(Items listed in a dataset)
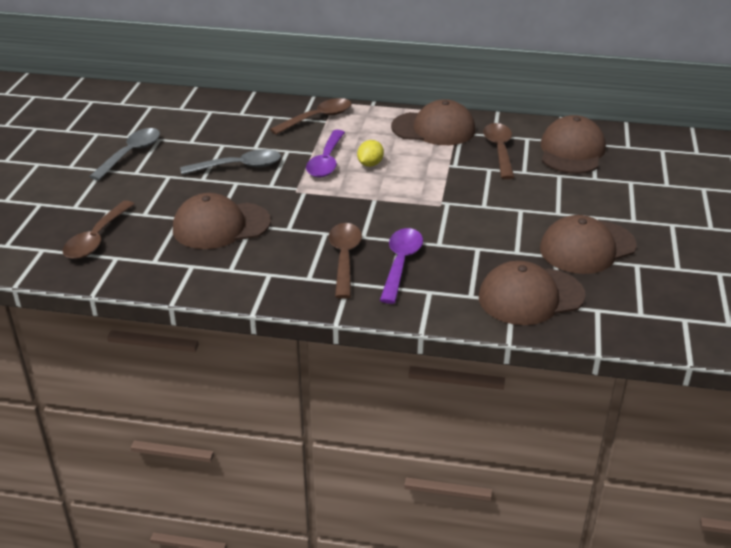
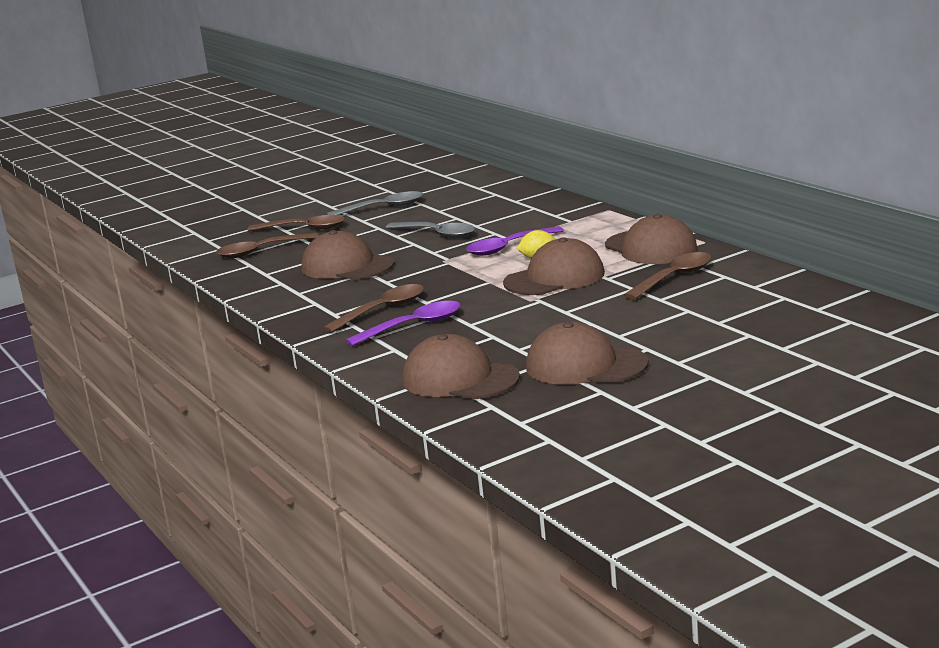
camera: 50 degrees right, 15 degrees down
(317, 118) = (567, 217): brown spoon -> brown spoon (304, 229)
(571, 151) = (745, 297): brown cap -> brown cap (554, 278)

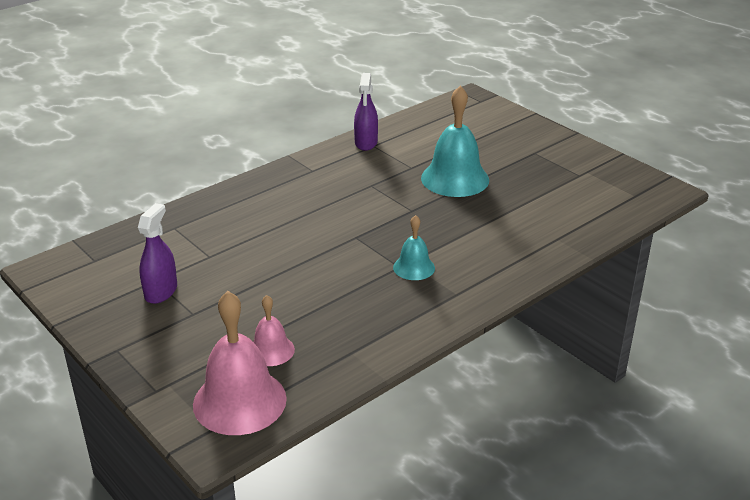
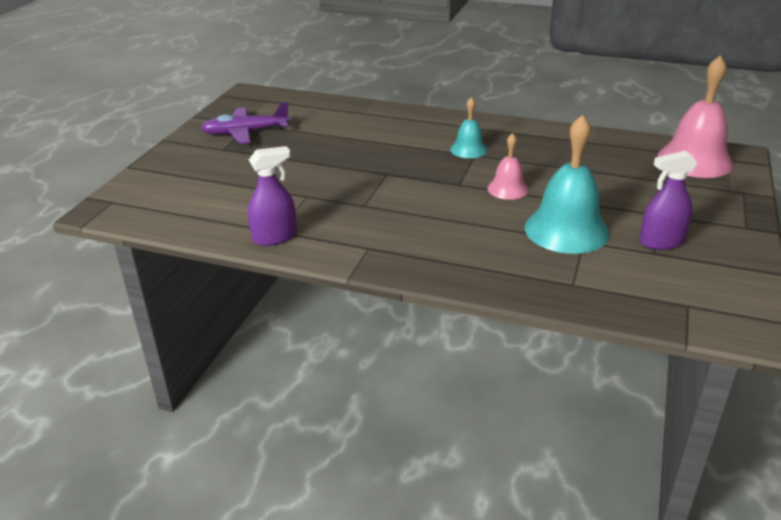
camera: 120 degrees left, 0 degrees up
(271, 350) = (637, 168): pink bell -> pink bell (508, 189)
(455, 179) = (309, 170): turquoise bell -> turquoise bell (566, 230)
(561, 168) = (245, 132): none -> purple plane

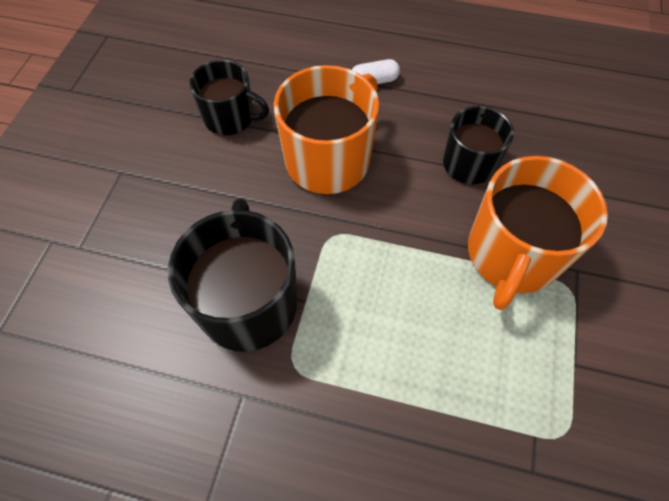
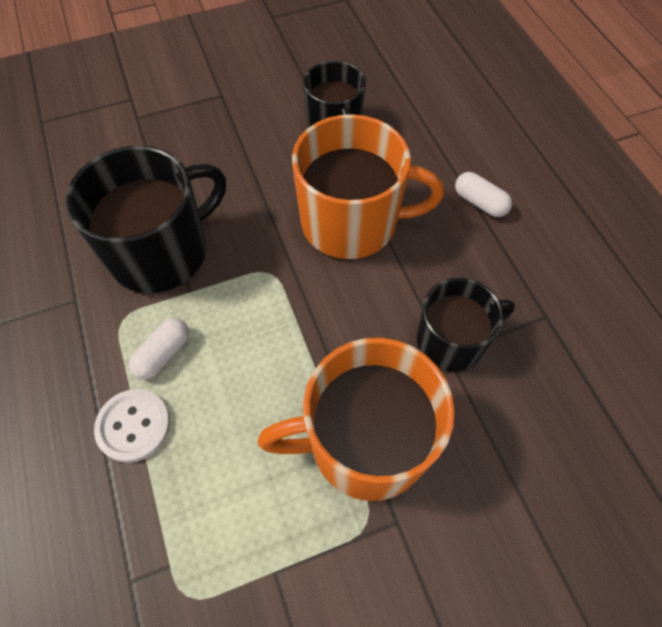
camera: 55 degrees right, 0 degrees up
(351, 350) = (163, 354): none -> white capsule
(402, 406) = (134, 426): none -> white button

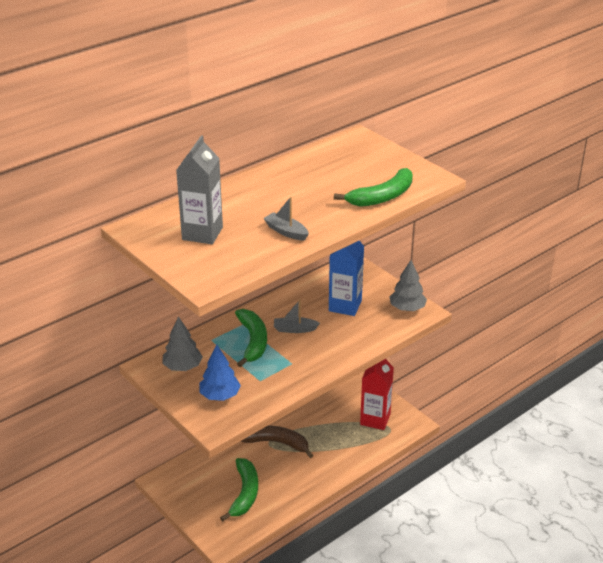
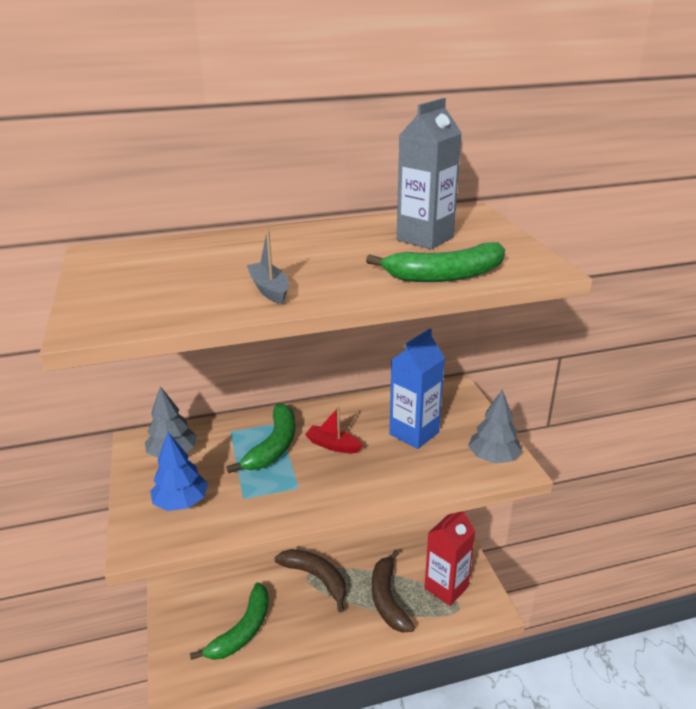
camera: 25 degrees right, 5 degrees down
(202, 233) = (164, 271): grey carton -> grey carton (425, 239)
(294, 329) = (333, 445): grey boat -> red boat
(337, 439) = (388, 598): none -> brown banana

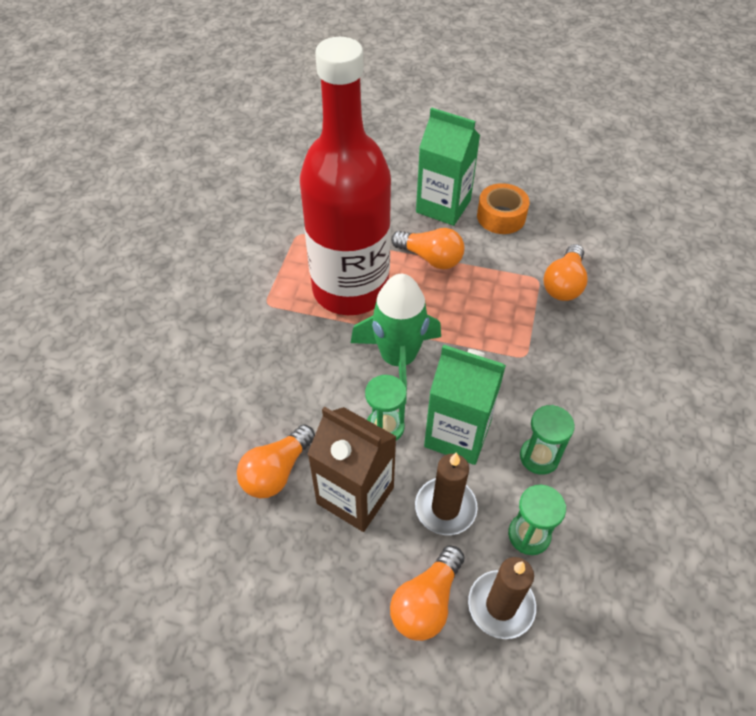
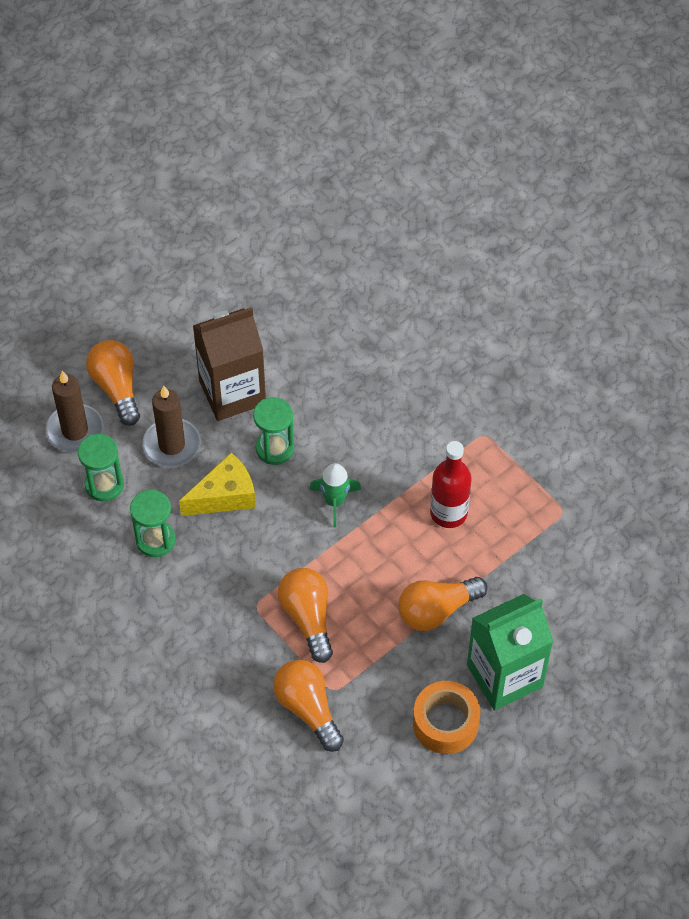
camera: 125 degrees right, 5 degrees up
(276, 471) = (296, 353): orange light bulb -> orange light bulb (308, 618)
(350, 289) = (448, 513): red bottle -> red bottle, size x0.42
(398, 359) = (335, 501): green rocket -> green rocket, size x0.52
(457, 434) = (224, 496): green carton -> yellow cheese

PROBLEM DESCRIPTION: Copy every record exactly, leaving the pictures out.

OUTPUT:
camera: 50 degrees right, 15 degrees down
(317, 118) = (567, 217): brown spoon -> brown spoon (304, 229)
(571, 151) = (745, 297): brown cap -> brown cap (554, 278)

camera: 120 degrees left, 0 degrees up
(271, 350) = (637, 168): pink bell -> pink bell (508, 189)
(455, 179) = (309, 170): turquoise bell -> turquoise bell (566, 230)
(561, 168) = (245, 132): none -> purple plane

camera: 55 degrees right, 0 degrees up
(351, 350) = (163, 354): none -> white capsule
(402, 406) = (134, 426): none -> white button

camera: 25 degrees right, 5 degrees down
(202, 233) = (164, 271): grey carton -> grey carton (425, 239)
(294, 329) = (333, 445): grey boat -> red boat
(337, 439) = (388, 598): none -> brown banana

camera: 125 degrees right, 5 degrees up
(276, 471) = (296, 353): orange light bulb -> orange light bulb (308, 618)
(350, 289) = (448, 513): red bottle -> red bottle, size x0.42
(398, 359) = (335, 501): green rocket -> green rocket, size x0.52
(457, 434) = (224, 496): green carton -> yellow cheese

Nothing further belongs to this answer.